*The problem*
Every line from the one bearing "grey begugebex (3rd from left)" through the last line of the records below is to be output exactly, and no other line; leave out the pictures.

[Records excerpted from a collection]
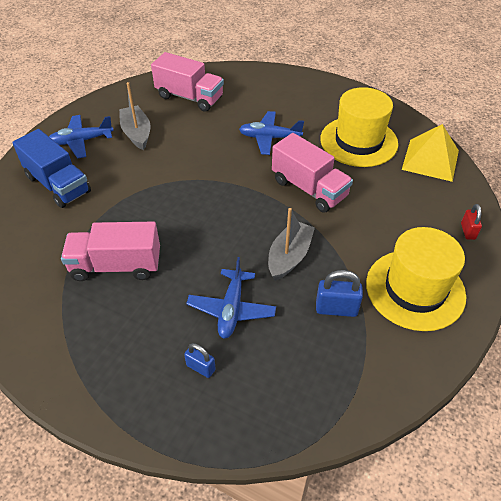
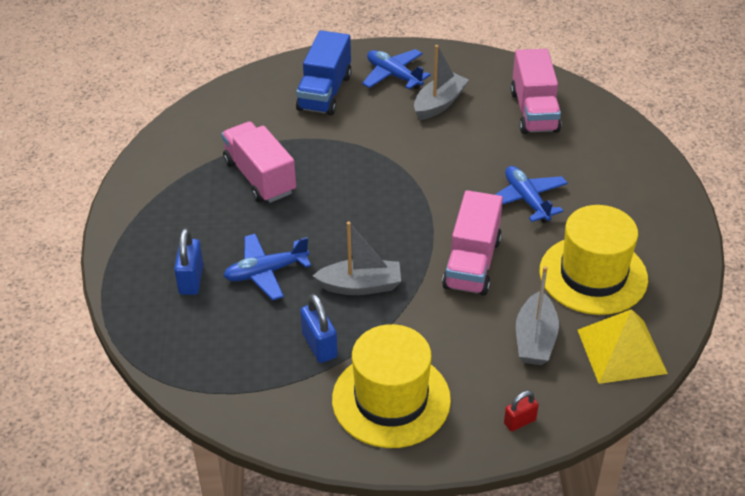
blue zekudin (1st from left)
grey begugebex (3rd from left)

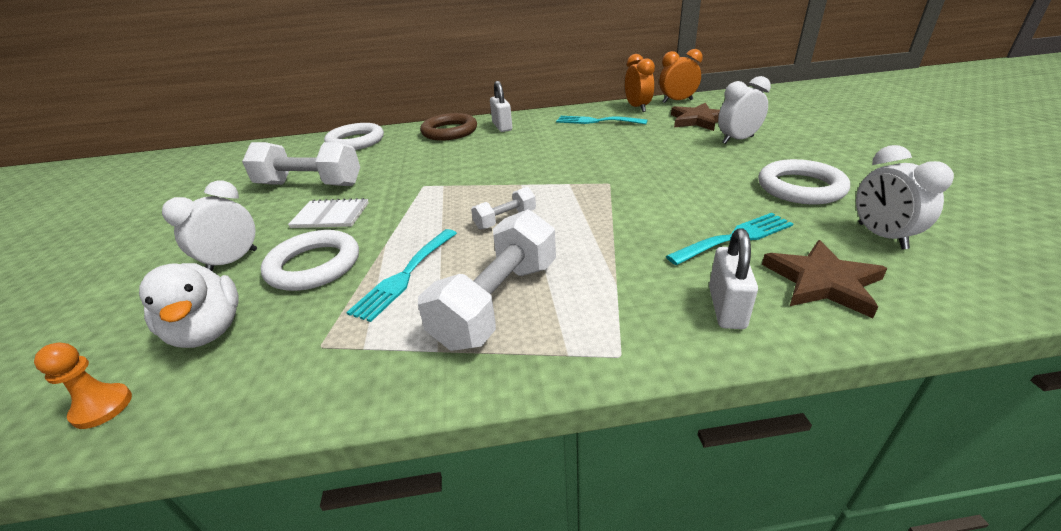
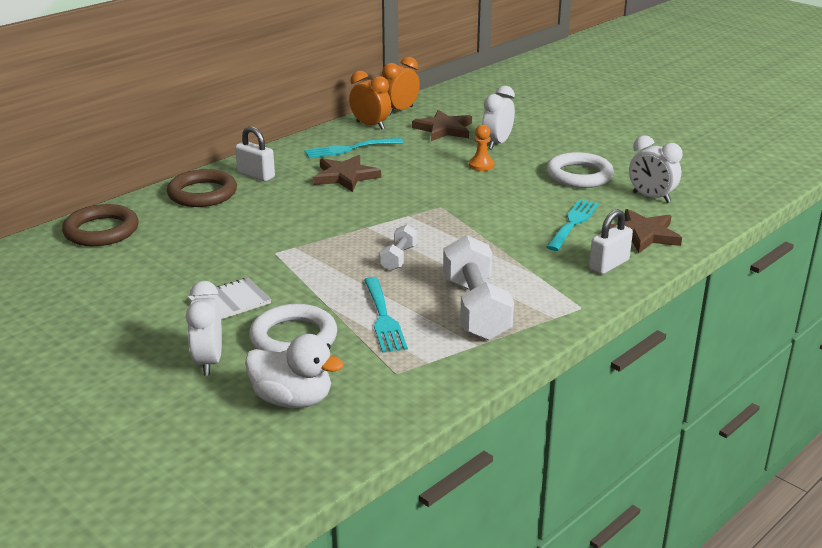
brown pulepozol (1st from left)
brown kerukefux (1st from left)
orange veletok
white zekudin (2nd from left)
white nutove (1st from left in the first image)

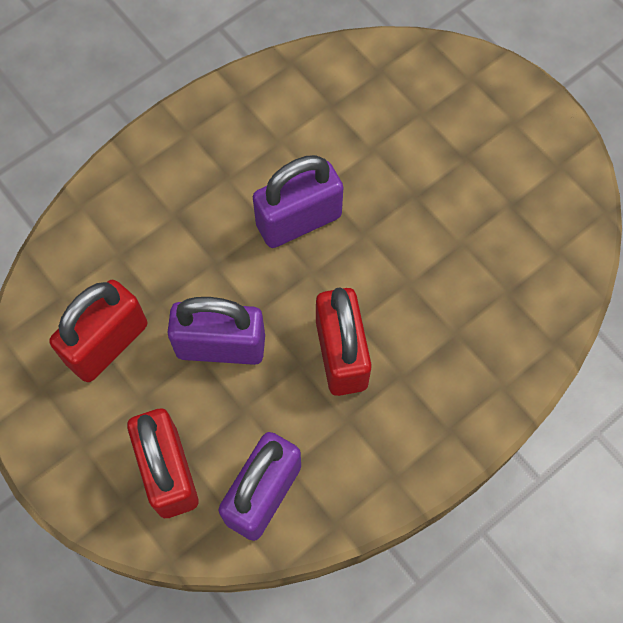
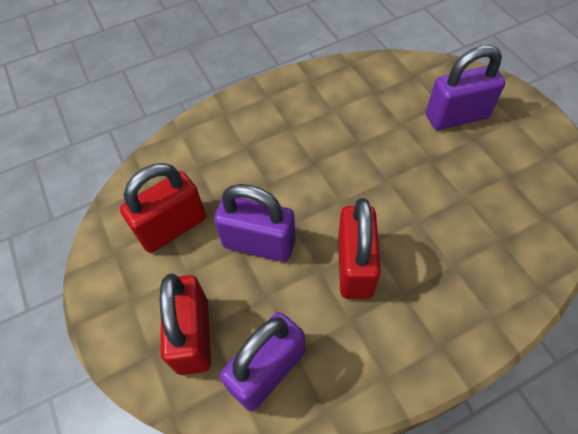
purple zekudin (3rd from left)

*Response to this exercise*
grey begugebex (3rd from left)

brown pulepozol (1st from left)
brown kerukefux (1st from left)
orange veletok
white zekudin (2nd from left)
white nutove (1st from left in the first image)

purple zekudin (3rd from left)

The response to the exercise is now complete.